====== DATA UNDER STUDY
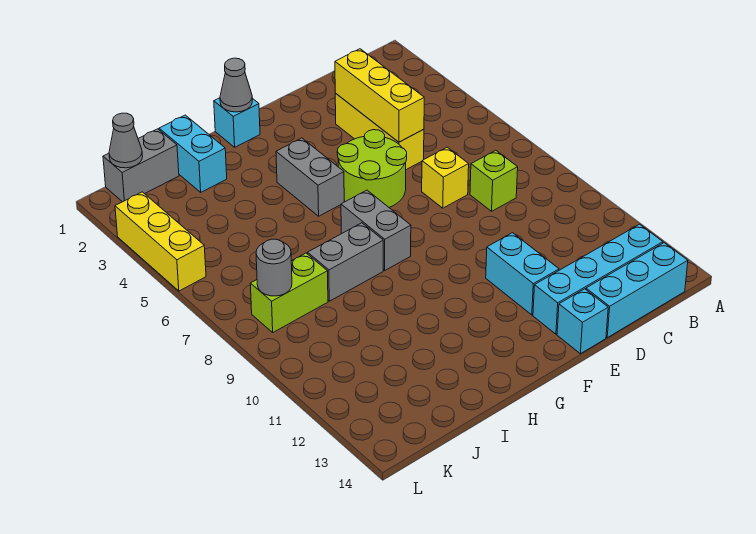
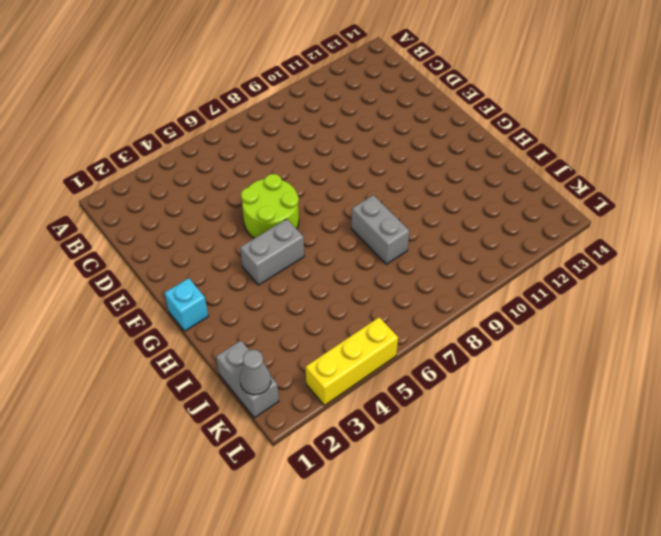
none -> cyan brick B13:E13 level 1
none -> cyan brick B14:D14 level 1
none -> lime brick C8 level 1

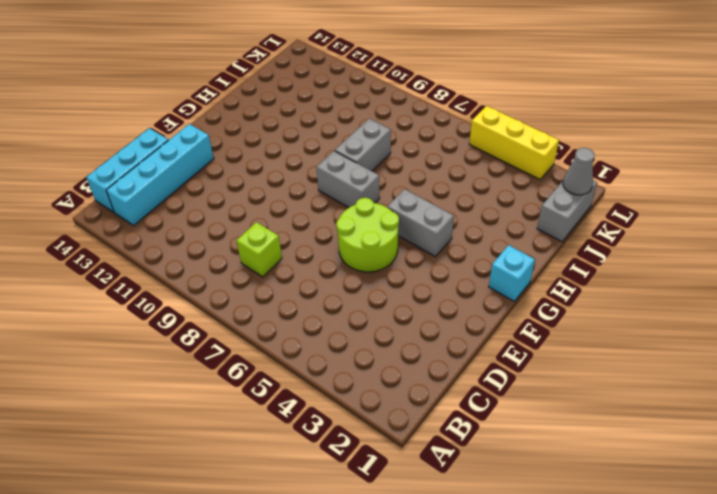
none -> yellow brick D3:D5 level 1
none -> yellow brick D7 level 1
none -> cyan brick E11:E12 level 1

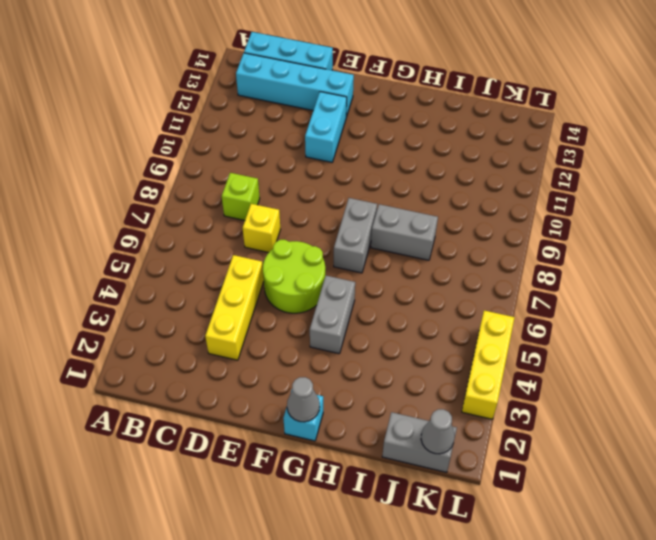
none -> cyan brick E14 level 1
none -> cyan brick I1:I2 level 1
none -> lime brick J8:K8 level 1

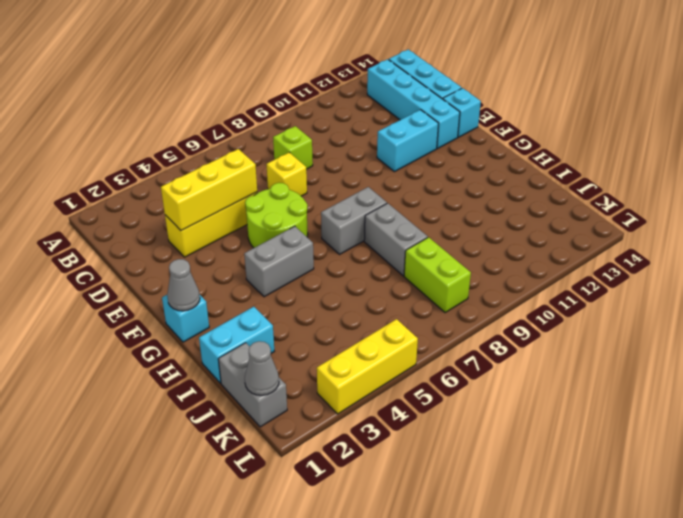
none -> grey round brick K8 level 2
============
WORK ITEM — Pictures stay out. Everything else in the listing gets printed exactly.

WRITTEN REPLY —
none -> cyan brick B13:E13 level 1
none -> cyan brick B14:D14 level 1
none -> lime brick C8 level 1

none -> yellow brick D3:D5 level 1
none -> yellow brick D7 level 1
none -> cyan brick E11:E12 level 1

none -> cyan brick E14 level 1
none -> cyan brick I1:I2 level 1
none -> lime brick J8:K8 level 1

none -> grey round brick K8 level 2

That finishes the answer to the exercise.